Data provided:
■ ■ ■
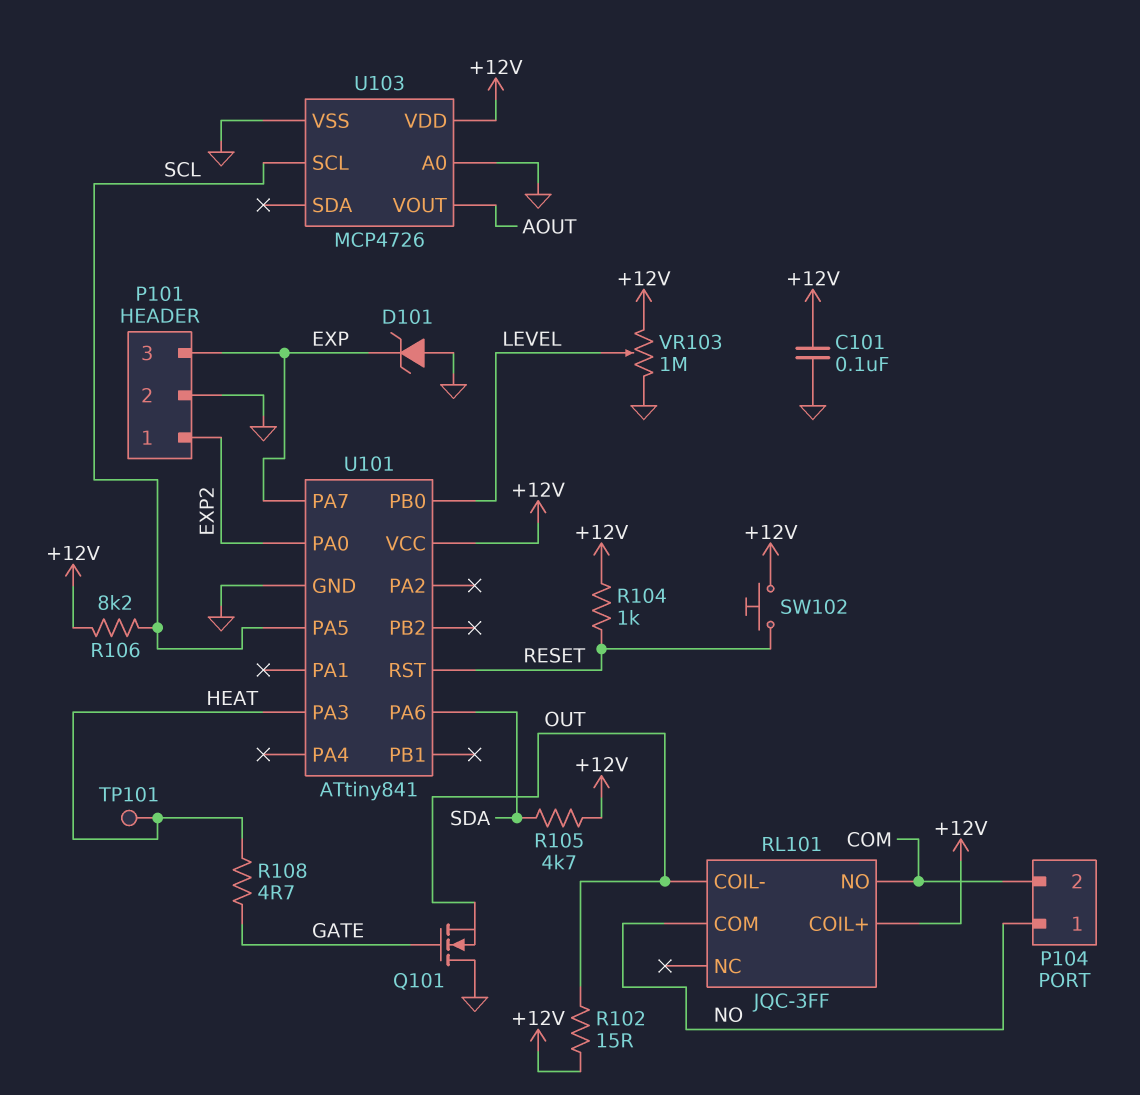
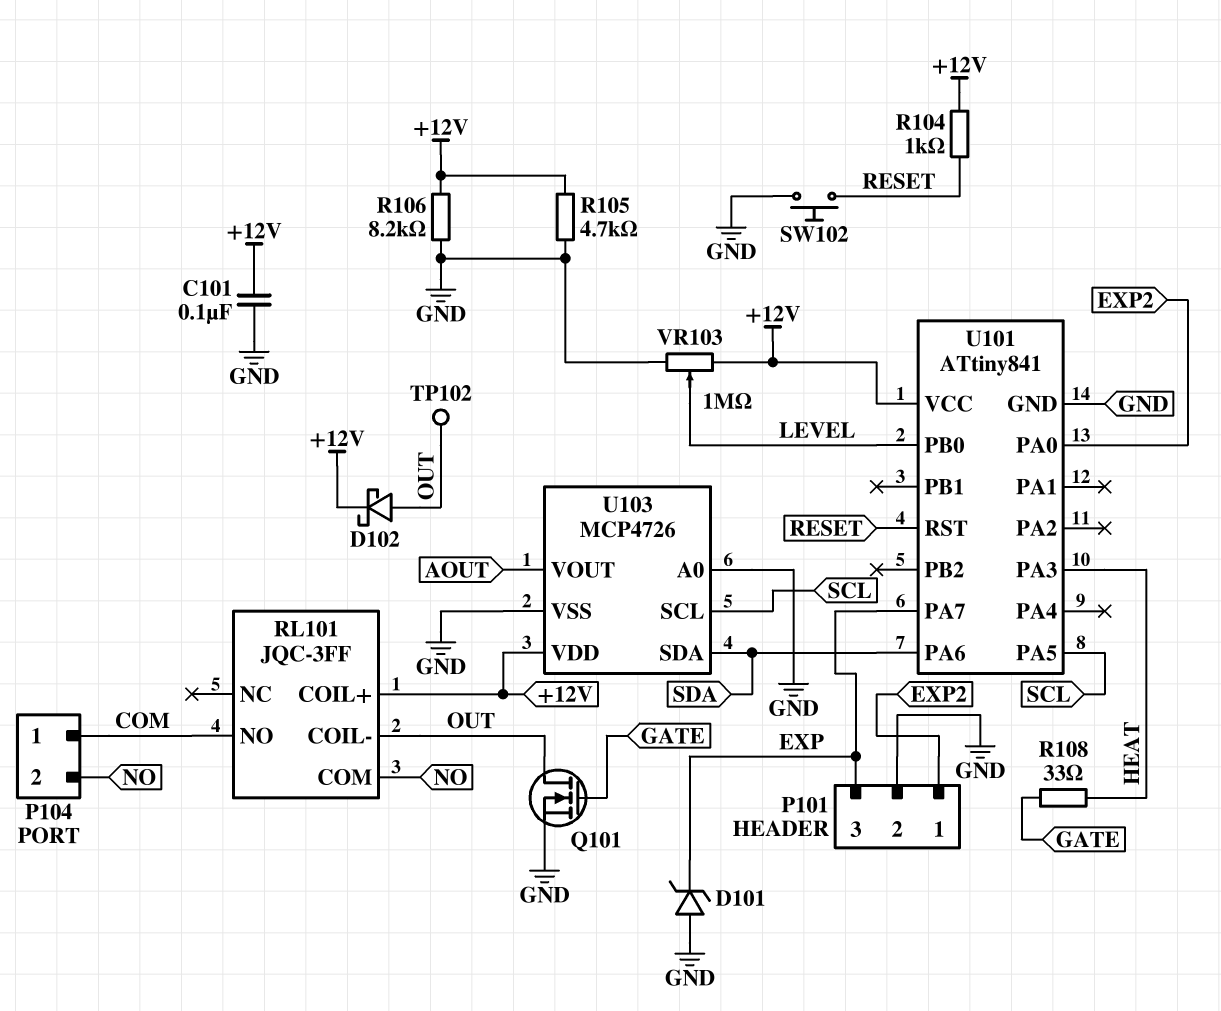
D102: none -> schottky (A OUT, K +12V)
P104 pin 1: NO -> COM
P104 pin 2: COM -> NO
Q101: NMOS (G GATE, D GND, S OUT) -> NMOS (G GATE, D OUT, S GND)
R102: 15 (+12V, OUT) -> none
R105: 4.7k (+12V, SDA) -> 4.7k (+12V, GND)
R106: 8.2k (+12V, SCL) -> 8.2k (+12V, GND)
R108: 4.7 (GATE, HEAT) -> 33 (GATE, HEAT)
SW102: button (+12V, RESET) -> button (GND, RESET)
TP101: test point (HEAT) -> none
TP102: none -> test point (OUT)
U103 pin SDA: none -> SDA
■ ■ ■
Beginning with the line that holds "Q101: NMOS (G", restate word for word every line down to the end of the data, and only those lines.

Q101: NMOS (G GATE, D GND, S OUT) -> NMOS (G GATE, D OUT, S GND)
R102: 15 (+12V, OUT) -> none
R105: 4.7k (+12V, SDA) -> 4.7k (+12V, GND)
R106: 8.2k (+12V, SCL) -> 8.2k (+12V, GND)
R108: 4.7 (GATE, HEAT) -> 33 (GATE, HEAT)
SW102: button (+12V, RESET) -> button (GND, RESET)
TP101: test point (HEAT) -> none
TP102: none -> test point (OUT)
U103 pin SDA: none -> SDA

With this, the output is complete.